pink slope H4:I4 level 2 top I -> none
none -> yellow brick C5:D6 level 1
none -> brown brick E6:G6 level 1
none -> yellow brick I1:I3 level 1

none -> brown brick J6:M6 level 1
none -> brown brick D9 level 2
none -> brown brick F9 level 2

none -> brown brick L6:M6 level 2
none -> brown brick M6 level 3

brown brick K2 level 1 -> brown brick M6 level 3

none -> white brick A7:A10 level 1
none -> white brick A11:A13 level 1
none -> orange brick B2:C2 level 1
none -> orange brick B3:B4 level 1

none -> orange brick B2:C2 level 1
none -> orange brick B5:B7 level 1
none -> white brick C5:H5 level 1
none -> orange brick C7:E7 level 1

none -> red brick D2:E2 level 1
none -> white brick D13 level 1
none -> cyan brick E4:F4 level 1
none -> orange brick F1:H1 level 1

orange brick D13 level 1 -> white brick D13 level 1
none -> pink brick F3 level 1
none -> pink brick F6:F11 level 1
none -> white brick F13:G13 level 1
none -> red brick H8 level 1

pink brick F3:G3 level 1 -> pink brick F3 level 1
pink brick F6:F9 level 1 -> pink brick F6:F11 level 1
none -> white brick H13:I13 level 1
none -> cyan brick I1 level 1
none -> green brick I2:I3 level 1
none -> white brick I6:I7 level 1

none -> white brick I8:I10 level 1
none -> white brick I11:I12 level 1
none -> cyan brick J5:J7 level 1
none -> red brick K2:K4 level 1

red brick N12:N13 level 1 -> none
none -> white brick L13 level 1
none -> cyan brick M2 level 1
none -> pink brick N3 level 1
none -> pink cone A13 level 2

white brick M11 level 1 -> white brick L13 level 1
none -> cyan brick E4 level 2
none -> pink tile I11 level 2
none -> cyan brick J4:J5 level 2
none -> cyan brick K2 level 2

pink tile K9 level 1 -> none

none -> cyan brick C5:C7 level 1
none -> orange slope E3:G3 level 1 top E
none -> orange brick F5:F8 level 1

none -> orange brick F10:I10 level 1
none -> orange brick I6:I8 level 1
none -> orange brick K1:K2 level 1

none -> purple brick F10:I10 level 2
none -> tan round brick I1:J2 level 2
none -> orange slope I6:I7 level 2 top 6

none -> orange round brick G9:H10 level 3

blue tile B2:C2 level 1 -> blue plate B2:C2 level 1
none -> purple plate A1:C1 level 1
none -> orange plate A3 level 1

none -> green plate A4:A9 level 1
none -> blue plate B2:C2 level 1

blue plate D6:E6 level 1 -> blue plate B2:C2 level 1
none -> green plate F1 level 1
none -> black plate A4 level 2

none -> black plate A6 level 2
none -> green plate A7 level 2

********

The full set of entries above should be given again exactly.

= Your solution =
pink slope H4:I4 level 2 top I -> none
none -> yellow brick C5:D6 level 1
none -> brown brick E6:G6 level 1
none -> yellow brick I1:I3 level 1

none -> brown brick J6:M6 level 1
none -> brown brick D9 level 2
none -> brown brick F9 level 2

none -> brown brick L6:M6 level 2
none -> brown brick M6 level 3

brown brick K2 level 1 -> brown brick M6 level 3

none -> white brick A7:A10 level 1
none -> white brick A11:A13 level 1
none -> orange brick B2:C2 level 1
none -> orange brick B3:B4 level 1

none -> orange brick B2:C2 level 1
none -> orange brick B5:B7 level 1
none -> white brick C5:H5 level 1
none -> orange brick C7:E7 level 1

none -> red brick D2:E2 level 1
none -> white brick D13 level 1
none -> cyan brick E4:F4 level 1
none -> orange brick F1:H1 level 1

orange brick D13 level 1 -> white brick D13 level 1
none -> pink brick F3 level 1
none -> pink brick F6:F11 level 1
none -> white brick F13:G13 level 1
none -> red brick H8 level 1

pink brick F3:G3 level 1 -> pink brick F3 level 1
pink brick F6:F9 level 1 -> pink brick F6:F11 level 1
none -> white brick H13:I13 level 1
none -> cyan brick I1 level 1
none -> green brick I2:I3 level 1
none -> white brick I6:I7 level 1

none -> white brick I8:I10 level 1
none -> white brick I11:I12 level 1
none -> cyan brick J5:J7 level 1
none -> red brick K2:K4 level 1

red brick N12:N13 level 1 -> none
none -> white brick L13 level 1
none -> cyan brick M2 level 1
none -> pink brick N3 level 1
none -> pink cone A13 level 2

white brick M11 level 1 -> white brick L13 level 1
none -> cyan brick E4 level 2
none -> pink tile I11 level 2
none -> cyan brick J4:J5 level 2
none -> cyan brick K2 level 2

pink tile K9 level 1 -> none

none -> cyan brick C5:C7 level 1
none -> orange slope E3:G3 level 1 top E
none -> orange brick F5:F8 level 1

none -> orange brick F10:I10 level 1
none -> orange brick I6:I8 level 1
none -> orange brick K1:K2 level 1

none -> purple brick F10:I10 level 2
none -> tan round brick I1:J2 level 2
none -> orange slope I6:I7 level 2 top 6

none -> orange round brick G9:H10 level 3

blue tile B2:C2 level 1 -> blue plate B2:C2 level 1
none -> purple plate A1:C1 level 1
none -> orange plate A3 level 1

none -> green plate A4:A9 level 1
none -> blue plate B2:C2 level 1

blue plate D6:E6 level 1 -> blue plate B2:C2 level 1
none -> green plate F1 level 1
none -> black plate A4 level 2

none -> black plate A6 level 2
none -> green plate A7 level 2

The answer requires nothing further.